▶ _Extracted data entries_

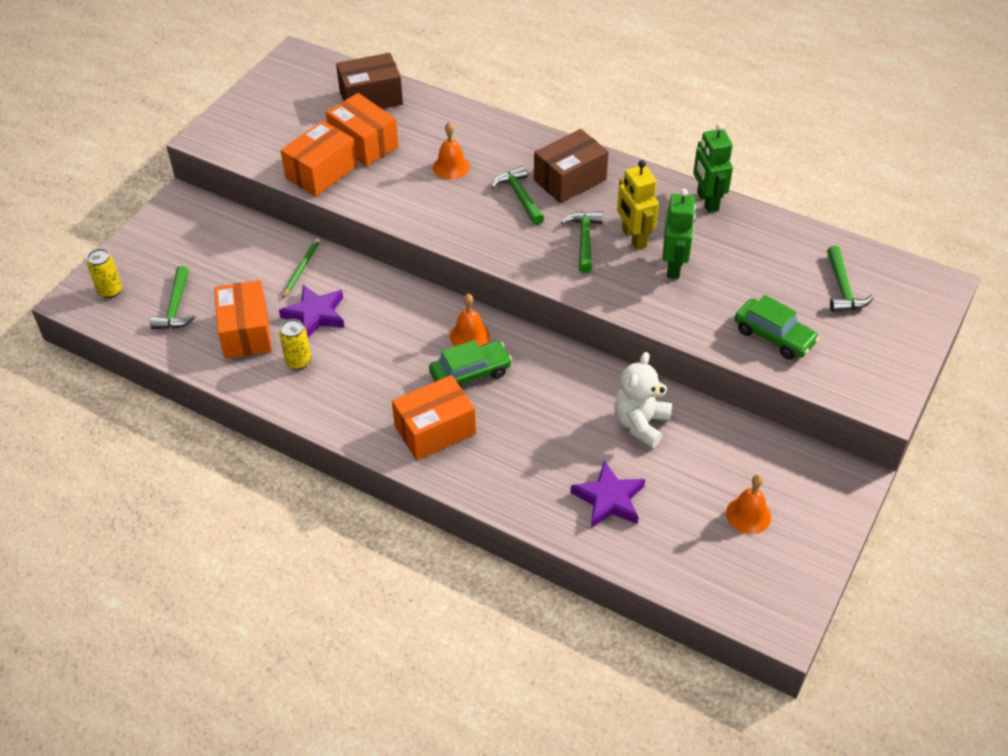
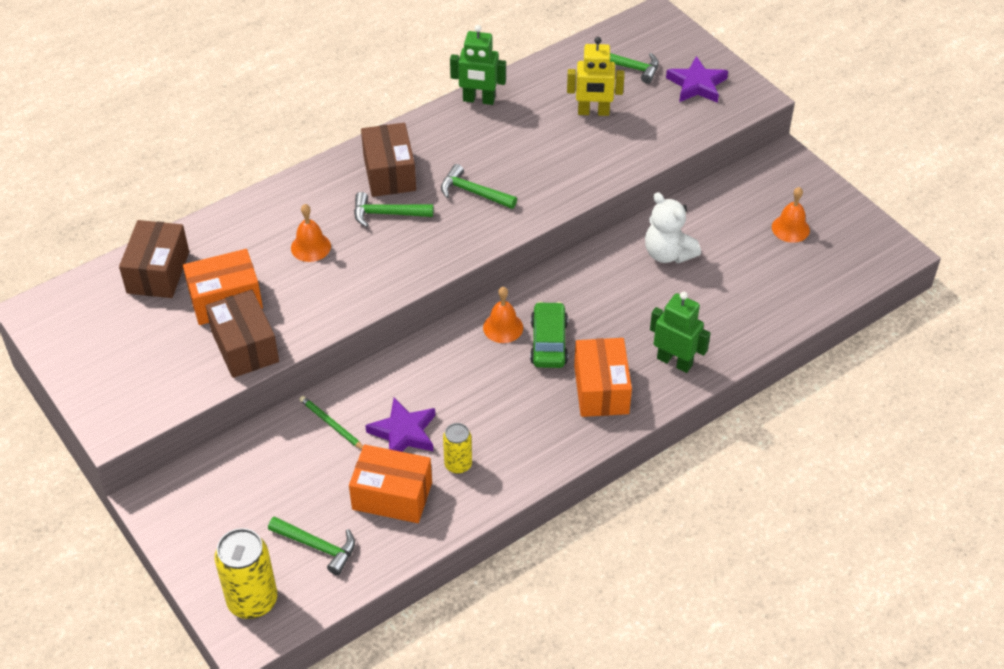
camera: 65 degrees left, 0 degrees up
(110, 291) = (252, 601): yellow can -> yellow can, size x1.72
(321, 172) = (245, 346): orange box -> brown box
(609, 499) = (735, 303): purple star -> purple star (697, 85)
(633, 238) = (492, 161): yellow robot -> yellow robot (593, 112)
(674, 266) = (542, 150): green robot -> green robot (674, 361)
(774, 336) = (655, 125): green car -> none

▶ _Problem to solve_
Write the entries out again word for word. Omit all pictures from them.

▶ _Solution to this problem_
camera: 65 degrees left, 0 degrees up
(110, 291) = (252, 601): yellow can -> yellow can, size x1.72
(321, 172) = (245, 346): orange box -> brown box
(609, 499) = (735, 303): purple star -> purple star (697, 85)
(633, 238) = (492, 161): yellow robot -> yellow robot (593, 112)
(674, 266) = (542, 150): green robot -> green robot (674, 361)
(774, 336) = (655, 125): green car -> none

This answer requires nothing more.